** start of Records for this exercise **
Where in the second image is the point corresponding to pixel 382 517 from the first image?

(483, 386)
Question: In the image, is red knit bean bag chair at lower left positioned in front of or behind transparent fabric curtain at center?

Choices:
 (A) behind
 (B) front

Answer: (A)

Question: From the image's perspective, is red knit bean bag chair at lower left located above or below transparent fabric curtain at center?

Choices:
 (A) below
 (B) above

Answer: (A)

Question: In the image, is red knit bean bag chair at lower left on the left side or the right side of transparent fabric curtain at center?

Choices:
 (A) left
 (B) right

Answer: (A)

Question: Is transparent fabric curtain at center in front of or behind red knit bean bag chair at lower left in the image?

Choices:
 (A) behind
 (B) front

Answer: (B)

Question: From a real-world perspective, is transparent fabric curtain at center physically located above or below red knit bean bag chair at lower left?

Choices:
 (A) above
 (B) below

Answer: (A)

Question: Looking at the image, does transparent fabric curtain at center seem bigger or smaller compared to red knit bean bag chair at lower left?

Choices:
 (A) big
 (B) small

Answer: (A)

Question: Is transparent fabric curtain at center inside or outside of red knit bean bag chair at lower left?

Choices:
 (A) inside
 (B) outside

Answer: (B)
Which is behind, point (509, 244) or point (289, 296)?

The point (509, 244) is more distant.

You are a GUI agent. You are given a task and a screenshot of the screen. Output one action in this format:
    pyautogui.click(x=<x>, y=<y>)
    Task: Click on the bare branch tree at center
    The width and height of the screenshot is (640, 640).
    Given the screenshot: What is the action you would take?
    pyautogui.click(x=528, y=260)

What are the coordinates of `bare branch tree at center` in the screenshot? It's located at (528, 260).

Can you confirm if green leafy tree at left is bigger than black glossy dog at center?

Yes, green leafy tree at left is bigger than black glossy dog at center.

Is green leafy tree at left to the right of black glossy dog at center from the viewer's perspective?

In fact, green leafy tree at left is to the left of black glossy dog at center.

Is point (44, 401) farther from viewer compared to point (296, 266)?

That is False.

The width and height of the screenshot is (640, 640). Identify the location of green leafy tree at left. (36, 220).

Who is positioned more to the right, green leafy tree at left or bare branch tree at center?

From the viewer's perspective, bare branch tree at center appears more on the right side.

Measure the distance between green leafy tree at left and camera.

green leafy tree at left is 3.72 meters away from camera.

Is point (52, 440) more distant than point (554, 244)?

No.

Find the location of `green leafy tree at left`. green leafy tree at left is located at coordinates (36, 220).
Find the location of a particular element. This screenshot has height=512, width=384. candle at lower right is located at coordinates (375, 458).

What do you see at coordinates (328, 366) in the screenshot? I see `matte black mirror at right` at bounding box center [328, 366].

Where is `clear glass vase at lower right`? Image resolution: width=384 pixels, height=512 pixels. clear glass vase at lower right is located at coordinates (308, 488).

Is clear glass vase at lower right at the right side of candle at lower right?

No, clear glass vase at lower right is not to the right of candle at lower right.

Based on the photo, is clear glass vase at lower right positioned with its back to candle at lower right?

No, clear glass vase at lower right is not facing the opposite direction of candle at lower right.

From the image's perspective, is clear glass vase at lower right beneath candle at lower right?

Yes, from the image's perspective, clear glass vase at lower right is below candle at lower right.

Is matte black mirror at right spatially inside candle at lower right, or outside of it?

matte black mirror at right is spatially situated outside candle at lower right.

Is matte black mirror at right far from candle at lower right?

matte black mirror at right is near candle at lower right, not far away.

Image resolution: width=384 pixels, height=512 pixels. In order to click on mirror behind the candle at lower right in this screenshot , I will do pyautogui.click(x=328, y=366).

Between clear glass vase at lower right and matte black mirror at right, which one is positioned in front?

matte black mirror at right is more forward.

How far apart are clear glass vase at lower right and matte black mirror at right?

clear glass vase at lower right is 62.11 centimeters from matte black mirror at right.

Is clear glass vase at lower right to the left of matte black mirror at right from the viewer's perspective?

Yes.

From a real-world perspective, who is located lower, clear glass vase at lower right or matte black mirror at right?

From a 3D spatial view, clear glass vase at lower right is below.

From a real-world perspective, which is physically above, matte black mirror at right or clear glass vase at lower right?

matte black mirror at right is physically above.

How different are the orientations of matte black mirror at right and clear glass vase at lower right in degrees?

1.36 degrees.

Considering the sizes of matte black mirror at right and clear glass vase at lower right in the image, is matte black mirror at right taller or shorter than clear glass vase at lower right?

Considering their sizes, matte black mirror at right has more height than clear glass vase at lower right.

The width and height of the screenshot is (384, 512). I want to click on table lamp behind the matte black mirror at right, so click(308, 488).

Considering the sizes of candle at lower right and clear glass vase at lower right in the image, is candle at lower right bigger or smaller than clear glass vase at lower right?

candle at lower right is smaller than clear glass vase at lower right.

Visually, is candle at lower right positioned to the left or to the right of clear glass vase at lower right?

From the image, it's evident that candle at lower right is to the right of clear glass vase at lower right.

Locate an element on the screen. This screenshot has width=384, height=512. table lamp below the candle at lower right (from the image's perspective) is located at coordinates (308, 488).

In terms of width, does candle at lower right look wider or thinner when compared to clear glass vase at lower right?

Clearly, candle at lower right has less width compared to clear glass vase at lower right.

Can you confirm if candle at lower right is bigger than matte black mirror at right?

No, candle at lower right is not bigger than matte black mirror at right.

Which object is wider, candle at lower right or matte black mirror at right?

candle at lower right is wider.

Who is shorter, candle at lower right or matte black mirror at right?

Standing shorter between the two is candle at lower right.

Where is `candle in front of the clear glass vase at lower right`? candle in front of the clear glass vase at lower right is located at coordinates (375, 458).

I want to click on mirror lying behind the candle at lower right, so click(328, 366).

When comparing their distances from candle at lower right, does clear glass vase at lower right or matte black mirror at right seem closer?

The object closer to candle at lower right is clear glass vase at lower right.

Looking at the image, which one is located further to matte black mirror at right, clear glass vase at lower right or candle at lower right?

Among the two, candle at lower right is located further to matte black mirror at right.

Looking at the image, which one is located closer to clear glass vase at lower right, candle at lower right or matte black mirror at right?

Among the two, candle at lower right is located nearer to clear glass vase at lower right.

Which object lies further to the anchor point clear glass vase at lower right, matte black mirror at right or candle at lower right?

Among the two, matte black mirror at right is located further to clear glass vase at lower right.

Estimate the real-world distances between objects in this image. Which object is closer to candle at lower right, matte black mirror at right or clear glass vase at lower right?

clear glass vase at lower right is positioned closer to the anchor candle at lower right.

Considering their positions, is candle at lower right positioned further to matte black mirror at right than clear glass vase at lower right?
** end of Records for this exercise **
Copy out every item above word for word, keeping each line unchanged.

Response to this exercise →
Where in the second image is the point corresponding to pixel 382 517 from the first image?

(483, 386)
Question: In the image, is red knit bean bag chair at lower left positioned in front of or behind transparent fabric curtain at center?

Choices:
 (A) behind
 (B) front

Answer: (A)

Question: From the image's perspective, is red knit bean bag chair at lower left located above or below transparent fabric curtain at center?

Choices:
 (A) below
 (B) above

Answer: (A)

Question: In the image, is red knit bean bag chair at lower left on the left side or the right side of transparent fabric curtain at center?

Choices:
 (A) left
 (B) right

Answer: (A)

Question: Is transparent fabric curtain at center in front of or behind red knit bean bag chair at lower left in the image?

Choices:
 (A) behind
 (B) front

Answer: (B)

Question: From a real-world perspective, is transparent fabric curtain at center physically located above or below red knit bean bag chair at lower left?

Choices:
 (A) above
 (B) below

Answer: (A)

Question: Looking at the image, does transparent fabric curtain at center seem bigger or smaller compared to red knit bean bag chair at lower left?

Choices:
 (A) big
 (B) small

Answer: (A)

Question: Is transparent fabric curtain at center inside or outside of red knit bean bag chair at lower left?

Choices:
 (A) inside
 (B) outside

Answer: (B)
Which is behind, point (509, 244) or point (289, 296)?

The point (509, 244) is more distant.

You are a GUI agent. You are given a task and a screenshot of the screen. Output one action in this format:
    pyautogui.click(x=<x>, y=<y>)
    Task: Click on the bare branch tree at center
    The width and height of the screenshot is (640, 640).
    Given the screenshot: What is the action you would take?
    pyautogui.click(x=528, y=260)

What are the coordinates of `bare branch tree at center` in the screenshot? It's located at (528, 260).

Can you confirm if green leafy tree at left is bigger than black glossy dog at center?

Yes, green leafy tree at left is bigger than black glossy dog at center.

Is green leafy tree at left to the right of black glossy dog at center from the viewer's perspective?

In fact, green leafy tree at left is to the left of black glossy dog at center.

Is point (44, 401) farther from viewer compared to point (296, 266)?

That is False.

The width and height of the screenshot is (640, 640). Identify the location of green leafy tree at left. (36, 220).

Who is positioned more to the right, green leafy tree at left or bare branch tree at center?

From the viewer's perspective, bare branch tree at center appears more on the right side.

Measure the distance between green leafy tree at left and camera.

green leafy tree at left is 3.72 meters away from camera.

Is point (52, 440) more distant than point (554, 244)?

No.

Find the location of `green leafy tree at left`. green leafy tree at left is located at coordinates (36, 220).
Find the location of a particular element. This screenshot has height=512, width=384. candle at lower right is located at coordinates (375, 458).

What do you see at coordinates (328, 366) in the screenshot? I see `matte black mirror at right` at bounding box center [328, 366].

Where is `clear glass vase at lower right`? Image resolution: width=384 pixels, height=512 pixels. clear glass vase at lower right is located at coordinates (308, 488).

Is clear glass vase at lower right at the right side of candle at lower right?

No, clear glass vase at lower right is not to the right of candle at lower right.

Based on the photo, is clear glass vase at lower right positioned with its back to candle at lower right?

No, clear glass vase at lower right is not facing the opposite direction of candle at lower right.

From the image's perspective, is clear glass vase at lower right beneath candle at lower right?

Yes, from the image's perspective, clear glass vase at lower right is below candle at lower right.

Is matte black mirror at right spatially inside candle at lower right, or outside of it?

matte black mirror at right is spatially situated outside candle at lower right.

Is matte black mirror at right far from candle at lower right?

matte black mirror at right is near candle at lower right, not far away.

Image resolution: width=384 pixels, height=512 pixels. In order to click on mirror behind the candle at lower right in this screenshot , I will do pyautogui.click(x=328, y=366).

Between clear glass vase at lower right and matte black mirror at right, which one is positioned in front?

matte black mirror at right is more forward.

How far apart are clear glass vase at lower right and matte black mirror at right?

clear glass vase at lower right is 62.11 centimeters from matte black mirror at right.

Is clear glass vase at lower right to the left of matte black mirror at right from the viewer's perspective?

Yes.

From a real-world perspective, who is located lower, clear glass vase at lower right or matte black mirror at right?

From a 3D spatial view, clear glass vase at lower right is below.

From a real-world perspective, which is physically above, matte black mirror at right or clear glass vase at lower right?

matte black mirror at right is physically above.

How different are the orientations of matte black mirror at right and clear glass vase at lower right in degrees?

1.36 degrees.

Considering the sizes of matte black mirror at right and clear glass vase at lower right in the image, is matte black mirror at right taller or shorter than clear glass vase at lower right?

Considering their sizes, matte black mirror at right has more height than clear glass vase at lower right.

The width and height of the screenshot is (384, 512). I want to click on table lamp behind the matte black mirror at right, so click(308, 488).

Considering the sizes of candle at lower right and clear glass vase at lower right in the image, is candle at lower right bigger or smaller than clear glass vase at lower right?

candle at lower right is smaller than clear glass vase at lower right.

Visually, is candle at lower right positioned to the left or to the right of clear glass vase at lower right?

From the image, it's evident that candle at lower right is to the right of clear glass vase at lower right.

Locate an element on the screen. This screenshot has width=384, height=512. table lamp below the candle at lower right (from the image's perspective) is located at coordinates (308, 488).

In terms of width, does candle at lower right look wider or thinner when compared to clear glass vase at lower right?

Clearly, candle at lower right has less width compared to clear glass vase at lower right.

Can you confirm if candle at lower right is bigger than matte black mirror at right?

No, candle at lower right is not bigger than matte black mirror at right.

Which object is wider, candle at lower right or matte black mirror at right?

candle at lower right is wider.

Who is shorter, candle at lower right or matte black mirror at right?

Standing shorter between the two is candle at lower right.

Where is `candle in front of the clear glass vase at lower right`? candle in front of the clear glass vase at lower right is located at coordinates (375, 458).

I want to click on mirror lying behind the candle at lower right, so click(328, 366).

When comparing their distances from candle at lower right, does clear glass vase at lower right or matte black mirror at right seem closer?

The object closer to candle at lower right is clear glass vase at lower right.

Looking at the image, which one is located further to matte black mirror at right, clear glass vase at lower right or candle at lower right?

Among the two, candle at lower right is located further to matte black mirror at right.

Looking at the image, which one is located closer to clear glass vase at lower right, candle at lower right or matte black mirror at right?

Among the two, candle at lower right is located nearer to clear glass vase at lower right.

Which object lies further to the anchor point clear glass vase at lower right, matte black mirror at right or candle at lower right?

Among the two, matte black mirror at right is located further to clear glass vase at lower right.

Estimate the real-world distances between objects in this image. Which object is closer to candle at lower right, matte black mirror at right or clear glass vase at lower right?

clear glass vase at lower right is positioned closer to the anchor candle at lower right.

Considering their positions, is candle at lower right positioned further to matte black mirror at right than clear glass vase at lower right?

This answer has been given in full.